##### PROVIDED ENTRIES #####
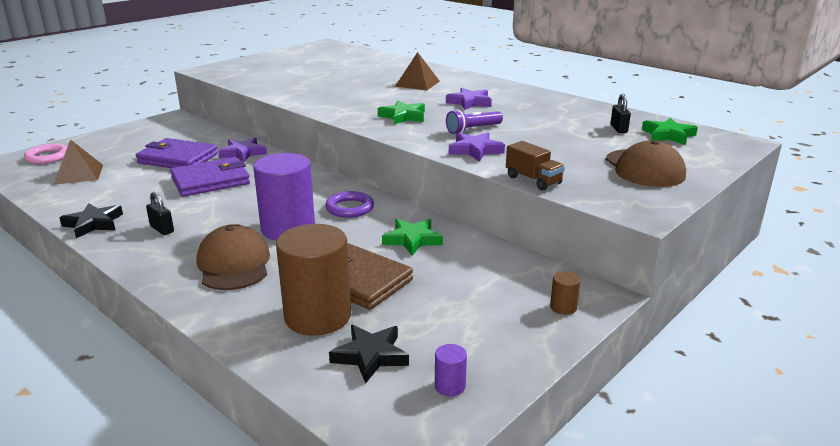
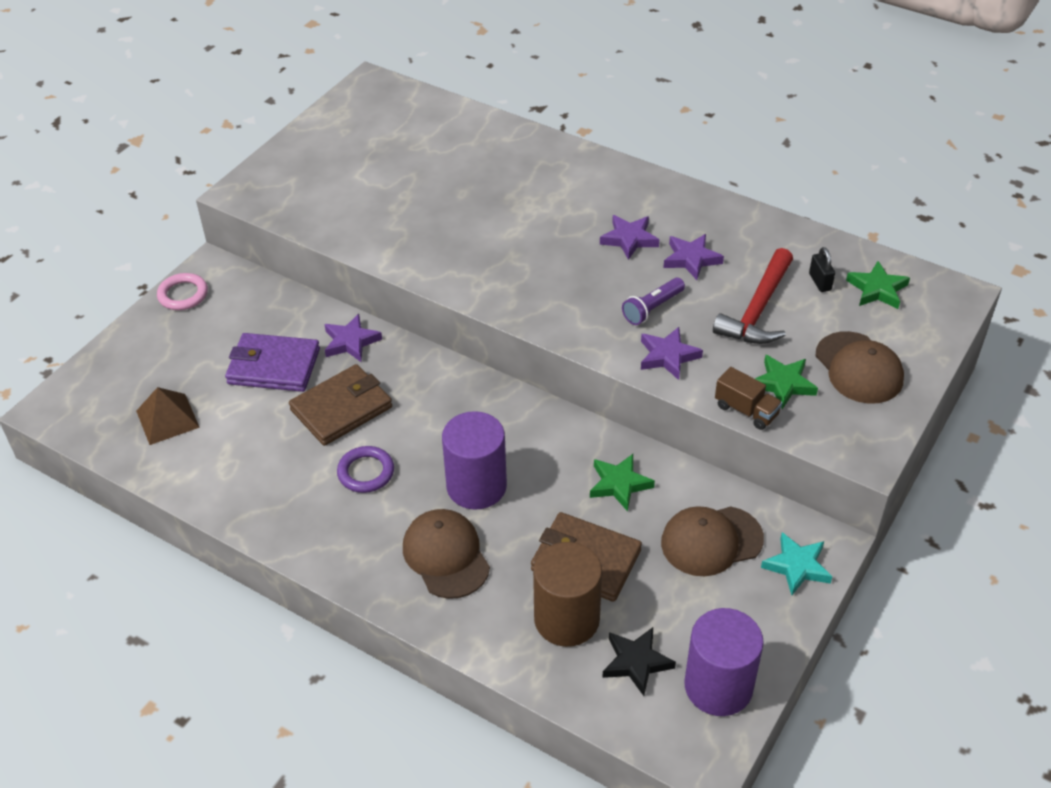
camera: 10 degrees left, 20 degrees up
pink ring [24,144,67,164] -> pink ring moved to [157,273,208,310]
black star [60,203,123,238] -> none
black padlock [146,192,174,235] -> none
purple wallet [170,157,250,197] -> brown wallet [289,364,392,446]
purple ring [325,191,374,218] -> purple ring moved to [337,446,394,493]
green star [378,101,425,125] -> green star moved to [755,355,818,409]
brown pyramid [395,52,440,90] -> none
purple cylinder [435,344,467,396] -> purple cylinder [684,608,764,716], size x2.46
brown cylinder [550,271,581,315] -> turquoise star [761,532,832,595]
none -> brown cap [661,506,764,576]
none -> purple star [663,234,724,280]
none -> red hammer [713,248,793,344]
#####
TASK. Leaving out any images, restate every record word for word.

ANSWER SECTION.
camera: 10 degrees left, 20 degrees up
pink ring [24,144,67,164] -> pink ring moved to [157,273,208,310]
black star [60,203,123,238] -> none
black padlock [146,192,174,235] -> none
purple wallet [170,157,250,197] -> brown wallet [289,364,392,446]
purple ring [325,191,374,218] -> purple ring moved to [337,446,394,493]
green star [378,101,425,125] -> green star moved to [755,355,818,409]
brown pyramid [395,52,440,90] -> none
purple cylinder [435,344,467,396] -> purple cylinder [684,608,764,716], size x2.46
brown cylinder [550,271,581,315] -> turquoise star [761,532,832,595]
none -> brown cap [661,506,764,576]
none -> purple star [663,234,724,280]
none -> red hammer [713,248,793,344]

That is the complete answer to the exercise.